WHAT YOU WILL DO: Reproduce nothing but the closing run of lines: the line with "none -> blue plate B9 level 1" and each line that follows it to the end of the data.
*** Opening ENTRIES PROVIDED ***
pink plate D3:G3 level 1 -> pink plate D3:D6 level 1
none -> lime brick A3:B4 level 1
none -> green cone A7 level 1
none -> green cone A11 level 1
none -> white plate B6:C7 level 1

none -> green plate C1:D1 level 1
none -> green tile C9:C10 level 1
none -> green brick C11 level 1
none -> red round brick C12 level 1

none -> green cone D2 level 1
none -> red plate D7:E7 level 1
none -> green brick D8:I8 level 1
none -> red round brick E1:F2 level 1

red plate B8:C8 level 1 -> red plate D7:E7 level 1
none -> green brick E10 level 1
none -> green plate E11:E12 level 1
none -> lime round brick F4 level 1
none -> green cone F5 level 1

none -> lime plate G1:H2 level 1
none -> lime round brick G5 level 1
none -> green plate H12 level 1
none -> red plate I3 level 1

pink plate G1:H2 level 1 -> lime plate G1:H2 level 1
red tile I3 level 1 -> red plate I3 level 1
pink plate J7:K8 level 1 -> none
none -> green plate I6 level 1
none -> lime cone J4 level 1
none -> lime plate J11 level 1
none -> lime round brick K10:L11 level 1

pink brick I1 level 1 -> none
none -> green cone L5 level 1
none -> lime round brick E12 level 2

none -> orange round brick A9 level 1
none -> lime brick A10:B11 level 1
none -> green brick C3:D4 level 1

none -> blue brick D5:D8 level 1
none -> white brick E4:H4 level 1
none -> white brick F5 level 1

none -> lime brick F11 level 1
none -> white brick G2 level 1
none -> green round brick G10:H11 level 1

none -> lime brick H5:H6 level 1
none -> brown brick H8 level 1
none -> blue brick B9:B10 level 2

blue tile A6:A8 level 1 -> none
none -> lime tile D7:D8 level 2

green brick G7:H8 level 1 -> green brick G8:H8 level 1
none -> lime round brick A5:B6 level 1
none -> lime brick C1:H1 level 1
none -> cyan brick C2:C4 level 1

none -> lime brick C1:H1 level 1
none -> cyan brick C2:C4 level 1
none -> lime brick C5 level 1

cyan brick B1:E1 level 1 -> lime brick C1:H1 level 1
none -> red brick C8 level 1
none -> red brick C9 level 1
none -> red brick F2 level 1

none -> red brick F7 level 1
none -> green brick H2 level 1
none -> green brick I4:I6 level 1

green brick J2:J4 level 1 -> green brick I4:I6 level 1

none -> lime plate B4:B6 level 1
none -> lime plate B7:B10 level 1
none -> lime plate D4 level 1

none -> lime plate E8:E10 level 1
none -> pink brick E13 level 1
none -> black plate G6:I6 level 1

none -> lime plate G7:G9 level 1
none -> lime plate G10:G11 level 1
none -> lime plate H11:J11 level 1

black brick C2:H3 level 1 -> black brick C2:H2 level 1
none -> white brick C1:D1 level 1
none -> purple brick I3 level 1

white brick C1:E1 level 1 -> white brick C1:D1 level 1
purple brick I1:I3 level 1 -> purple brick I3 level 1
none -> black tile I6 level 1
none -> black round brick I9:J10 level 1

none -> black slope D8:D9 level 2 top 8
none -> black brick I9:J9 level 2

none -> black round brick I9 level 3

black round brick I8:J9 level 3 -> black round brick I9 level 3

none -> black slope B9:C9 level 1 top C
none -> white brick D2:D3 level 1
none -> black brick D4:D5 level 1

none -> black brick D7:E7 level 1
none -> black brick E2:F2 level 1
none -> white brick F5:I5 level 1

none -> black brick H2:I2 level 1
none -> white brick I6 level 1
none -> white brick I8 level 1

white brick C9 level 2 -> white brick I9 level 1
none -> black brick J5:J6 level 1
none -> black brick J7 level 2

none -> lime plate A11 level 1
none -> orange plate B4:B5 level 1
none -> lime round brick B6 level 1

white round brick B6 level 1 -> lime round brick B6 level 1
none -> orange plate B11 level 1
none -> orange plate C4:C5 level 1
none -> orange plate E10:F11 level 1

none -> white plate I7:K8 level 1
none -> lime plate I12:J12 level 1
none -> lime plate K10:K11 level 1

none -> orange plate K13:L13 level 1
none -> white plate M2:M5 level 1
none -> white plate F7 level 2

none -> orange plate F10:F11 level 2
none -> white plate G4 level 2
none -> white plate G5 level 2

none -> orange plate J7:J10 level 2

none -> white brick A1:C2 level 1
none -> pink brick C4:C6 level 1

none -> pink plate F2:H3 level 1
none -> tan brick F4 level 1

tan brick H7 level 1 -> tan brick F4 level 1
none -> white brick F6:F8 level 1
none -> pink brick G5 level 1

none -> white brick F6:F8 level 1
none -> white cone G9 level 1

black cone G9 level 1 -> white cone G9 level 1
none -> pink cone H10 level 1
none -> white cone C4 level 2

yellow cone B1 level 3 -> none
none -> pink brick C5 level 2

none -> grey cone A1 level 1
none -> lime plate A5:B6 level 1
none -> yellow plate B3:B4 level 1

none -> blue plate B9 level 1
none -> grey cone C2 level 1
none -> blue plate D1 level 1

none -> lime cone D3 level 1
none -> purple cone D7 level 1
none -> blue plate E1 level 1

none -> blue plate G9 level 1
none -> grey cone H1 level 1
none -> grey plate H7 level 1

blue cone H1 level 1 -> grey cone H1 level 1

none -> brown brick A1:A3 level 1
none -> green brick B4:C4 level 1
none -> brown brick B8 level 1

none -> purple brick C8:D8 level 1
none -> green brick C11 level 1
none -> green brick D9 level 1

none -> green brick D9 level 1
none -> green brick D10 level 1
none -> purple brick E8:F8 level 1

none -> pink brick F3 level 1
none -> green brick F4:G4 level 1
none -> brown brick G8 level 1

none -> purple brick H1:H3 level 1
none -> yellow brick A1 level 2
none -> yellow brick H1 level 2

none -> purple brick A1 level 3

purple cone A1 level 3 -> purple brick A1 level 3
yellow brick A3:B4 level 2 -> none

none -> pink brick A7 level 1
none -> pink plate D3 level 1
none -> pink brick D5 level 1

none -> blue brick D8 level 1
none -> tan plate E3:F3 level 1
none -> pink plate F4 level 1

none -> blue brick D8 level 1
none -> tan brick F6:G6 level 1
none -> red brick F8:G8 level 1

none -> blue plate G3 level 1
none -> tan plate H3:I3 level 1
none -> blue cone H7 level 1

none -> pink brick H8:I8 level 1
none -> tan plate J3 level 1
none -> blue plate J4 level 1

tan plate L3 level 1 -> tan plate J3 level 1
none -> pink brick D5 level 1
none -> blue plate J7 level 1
*** Closing ENTRIES PROVIDED ***
RESPONSE:
none -> blue plate B9 level 1
none -> grey cone C2 level 1
none -> blue plate D1 level 1

none -> lime cone D3 level 1
none -> purple cone D7 level 1
none -> blue plate E1 level 1

none -> blue plate G9 level 1
none -> grey cone H1 level 1
none -> grey plate H7 level 1

blue cone H1 level 1 -> grey cone H1 level 1

none -> brown brick A1:A3 level 1
none -> green brick B4:C4 level 1
none -> brown brick B8 level 1

none -> purple brick C8:D8 level 1
none -> green brick C11 level 1
none -> green brick D9 level 1

none -> green brick D9 level 1
none -> green brick D10 level 1
none -> purple brick E8:F8 level 1

none -> pink brick F3 level 1
none -> green brick F4:G4 level 1
none -> brown brick G8 level 1

none -> purple brick H1:H3 level 1
none -> yellow brick A1 level 2
none -> yellow brick H1 level 2

none -> purple brick A1 level 3

purple cone A1 level 3 -> purple brick A1 level 3
yellow brick A3:B4 level 2 -> none

none -> pink brick A7 level 1
none -> pink plate D3 level 1
none -> pink brick D5 level 1

none -> blue brick D8 level 1
none -> tan plate E3:F3 level 1
none -> pink plate F4 level 1

none -> blue brick D8 level 1
none -> tan brick F6:G6 level 1
none -> red brick F8:G8 level 1

none -> blue plate G3 level 1
none -> tan plate H3:I3 level 1
none -> blue cone H7 level 1

none -> pink brick H8:I8 level 1
none -> tan plate J3 level 1
none -> blue plate J4 level 1

tan plate L3 level 1 -> tan plate J3 level 1
none -> pink brick D5 level 1
none -> blue plate J7 level 1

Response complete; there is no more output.